» What you are asked to do: Everything from the line holding "IMU2 pin INT: TX -> 9" through the last line of the records should be repeated word for word, and pictures should be omitted.

_ _ _ _ _ _ _

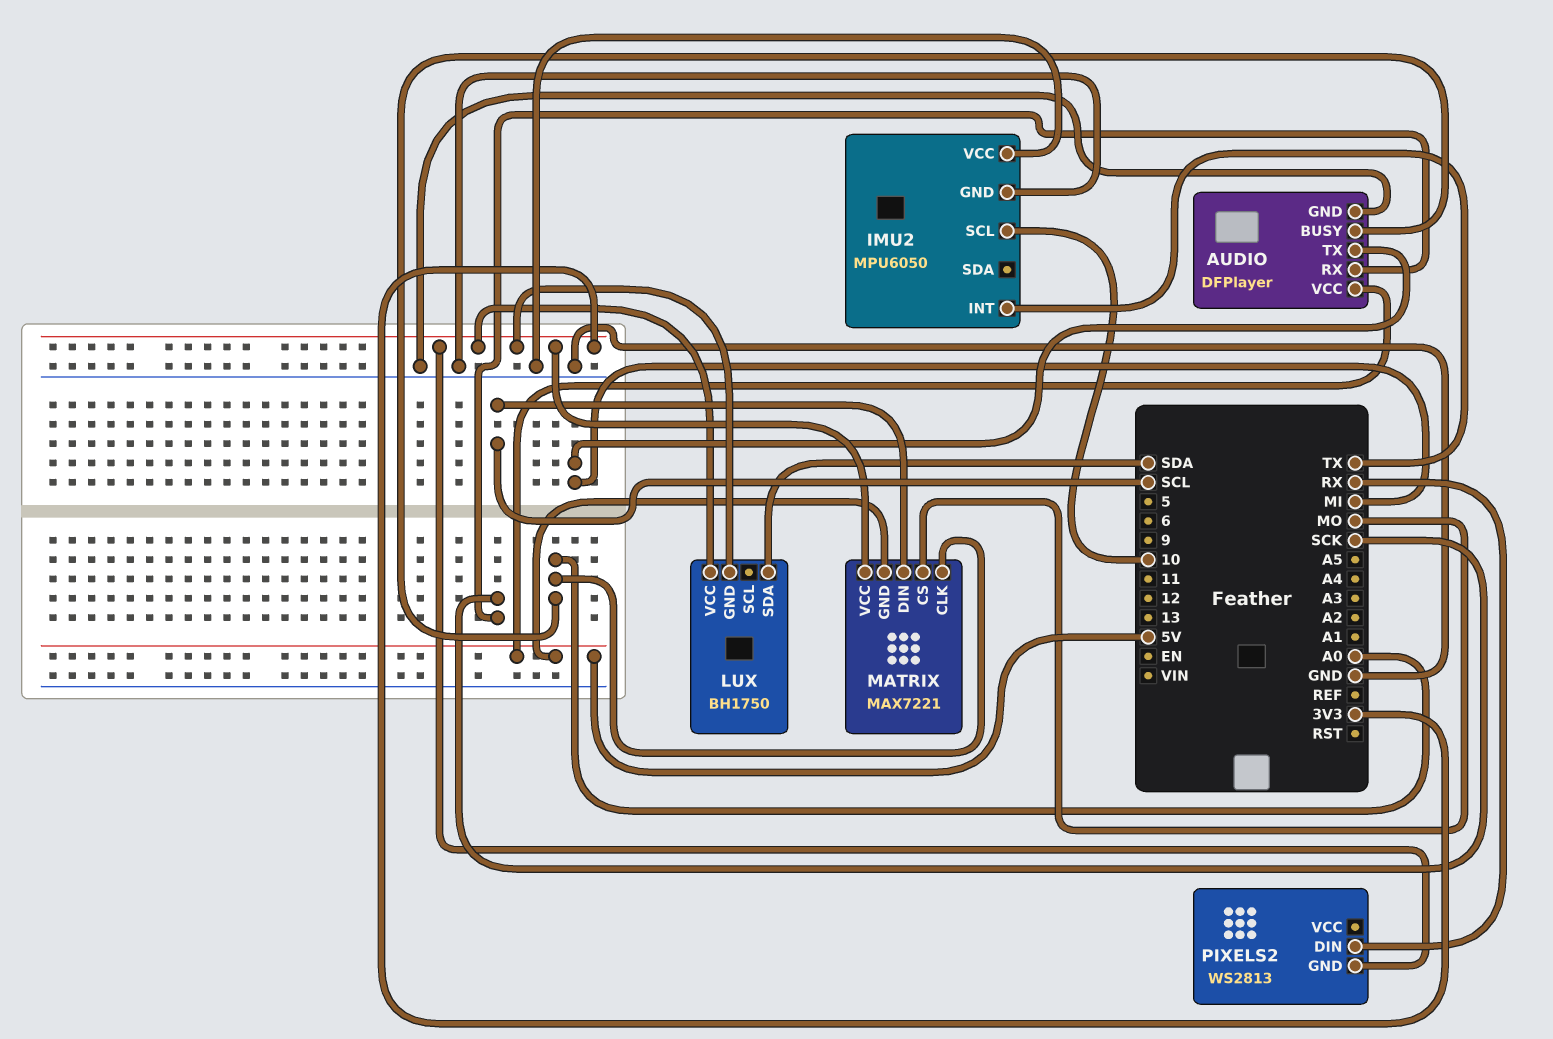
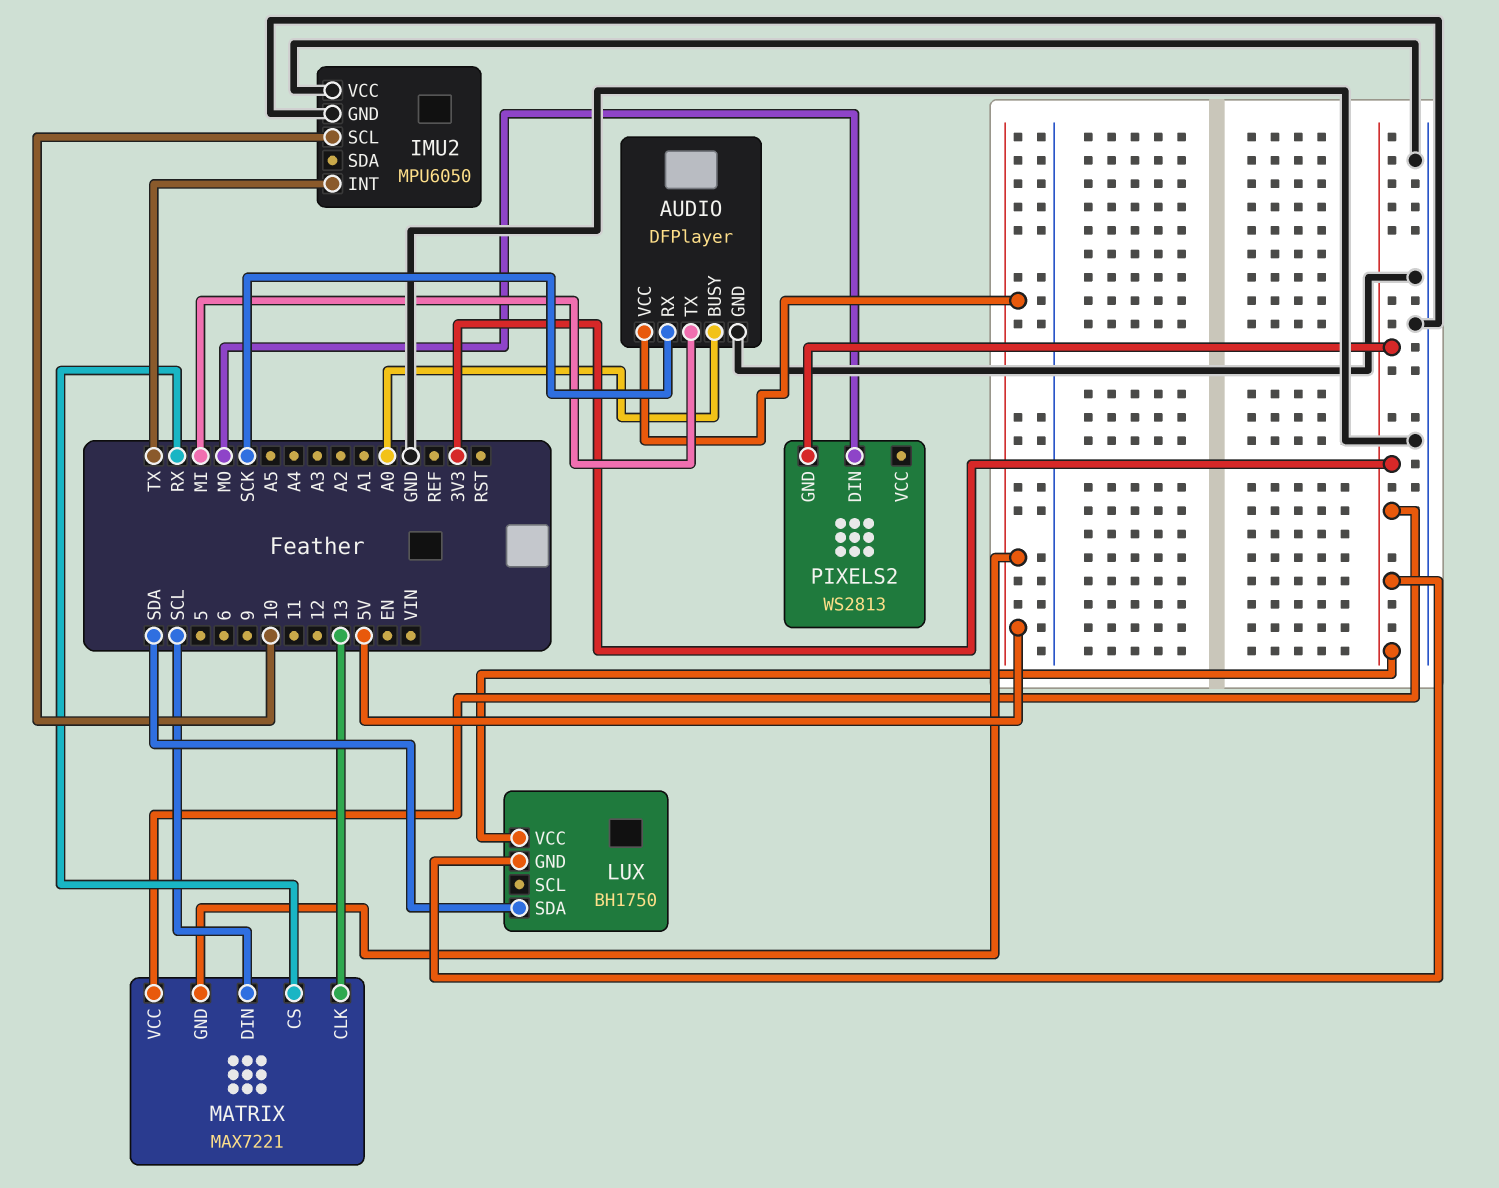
MATRIX pin CLK: A0 -> 13
MATRIX pin CS: MO -> RX
PIXELS2 pin DIN: RX -> MO

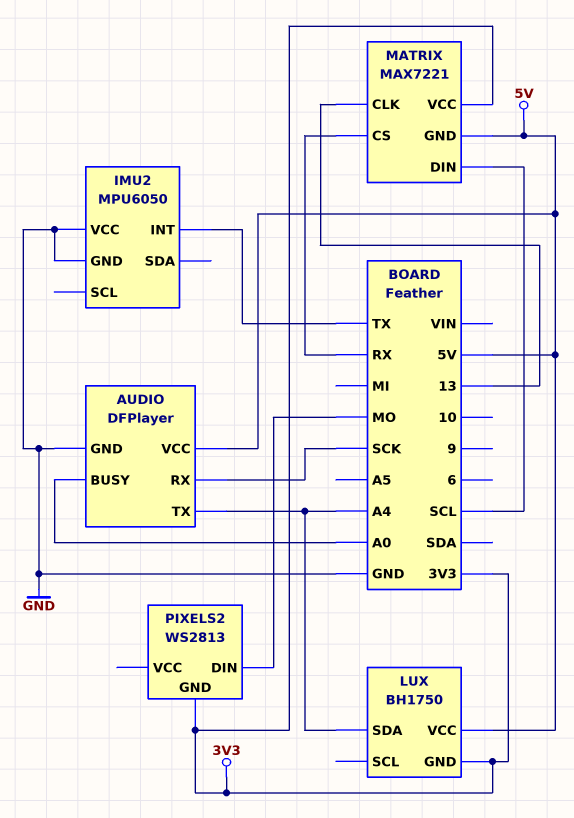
AUDIO pin TX: MI -> A4
IMU2 pin SCL: 10 -> none
LUX pin SDA: SDA -> A4
LUX pin VCC: 3V3 -> 5V

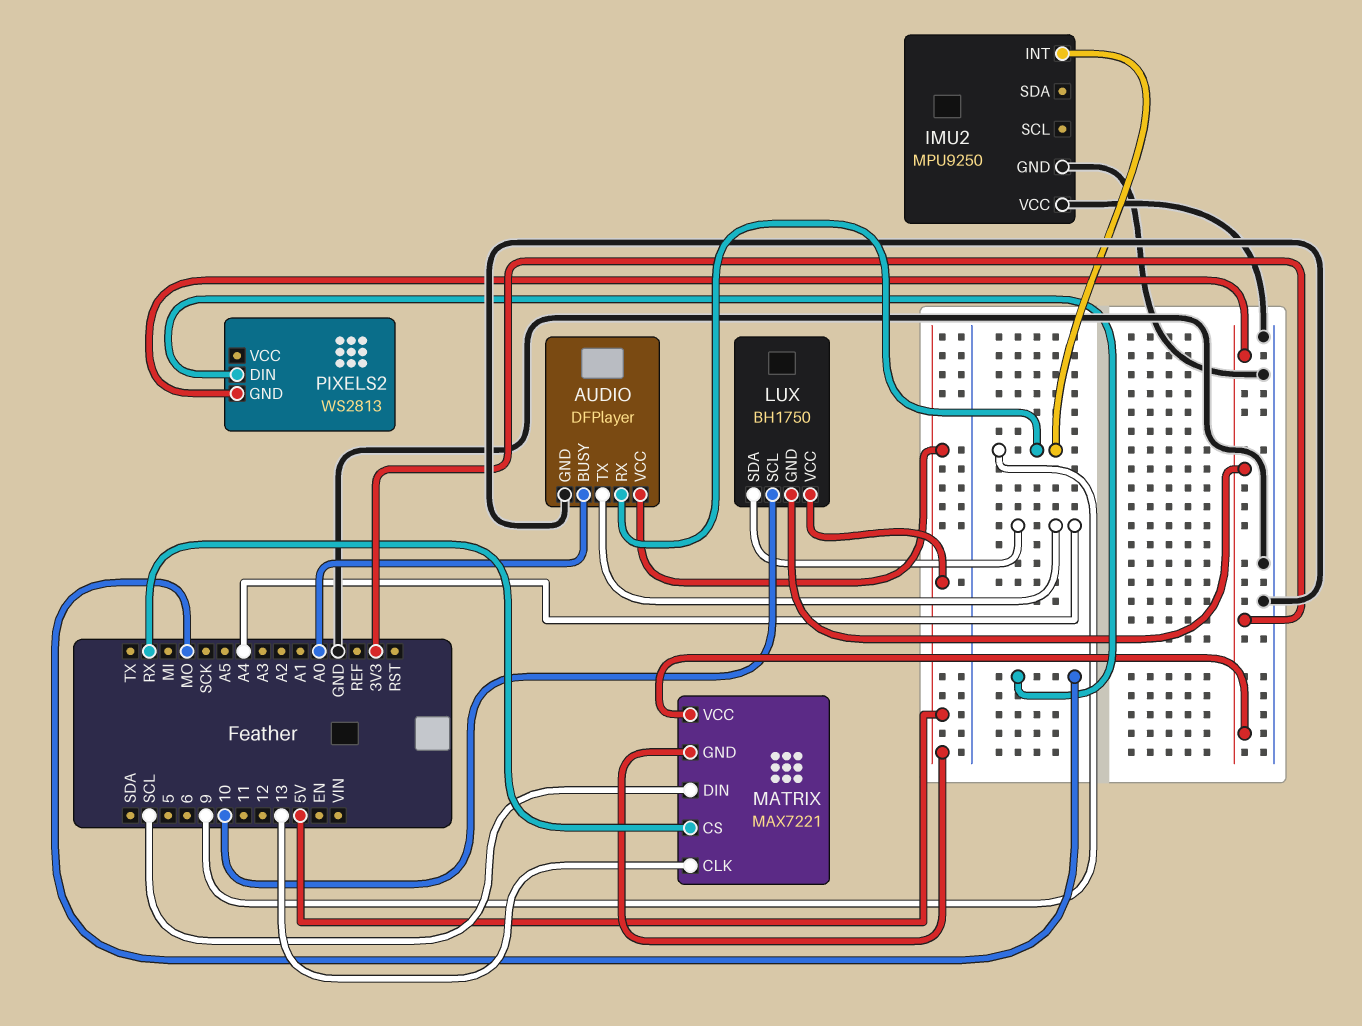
AUDIO pin RX: SCK -> 9
IMU2: MPU6050 -> MPU9250
IMU2 pin INT: TX -> 9
LUX pin SCL: none -> 10

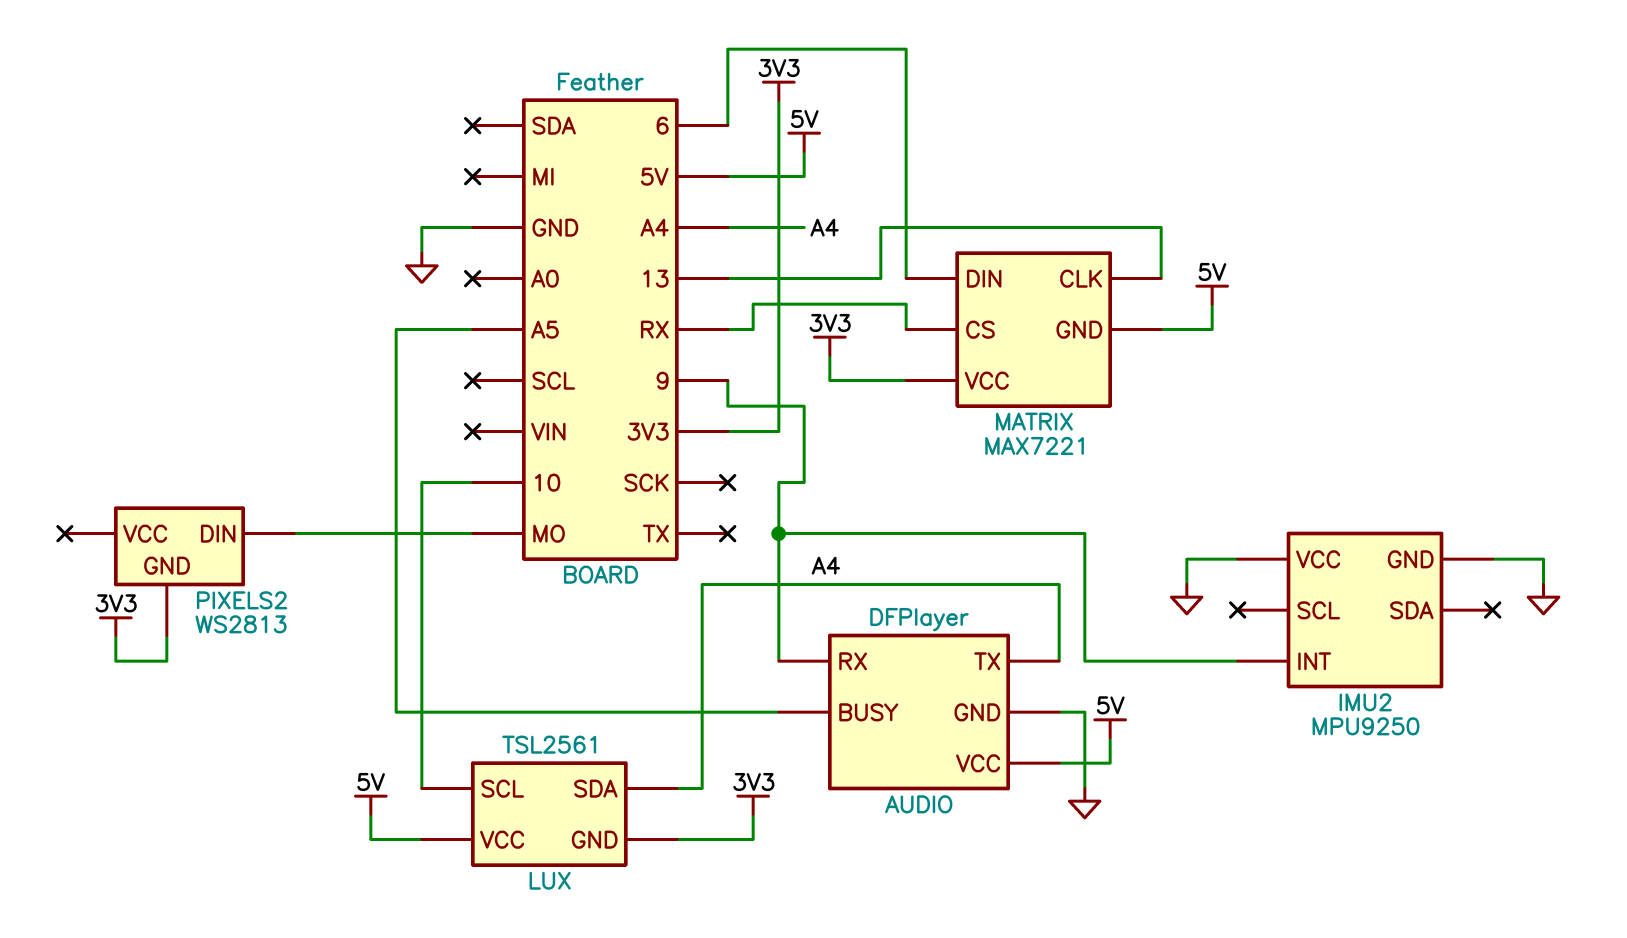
AUDIO pin BUSY: A0 -> A5
LUX: BH1750 -> TSL2561
MATRIX pin DIN: SCL -> 6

_ _ _ _ _ _ _

» Result below:
IMU2 pin INT: TX -> 9
LUX pin SCL: none -> 10

AUDIO pin BUSY: A0 -> A5
LUX: BH1750 -> TSL2561
MATRIX pin DIN: SCL -> 6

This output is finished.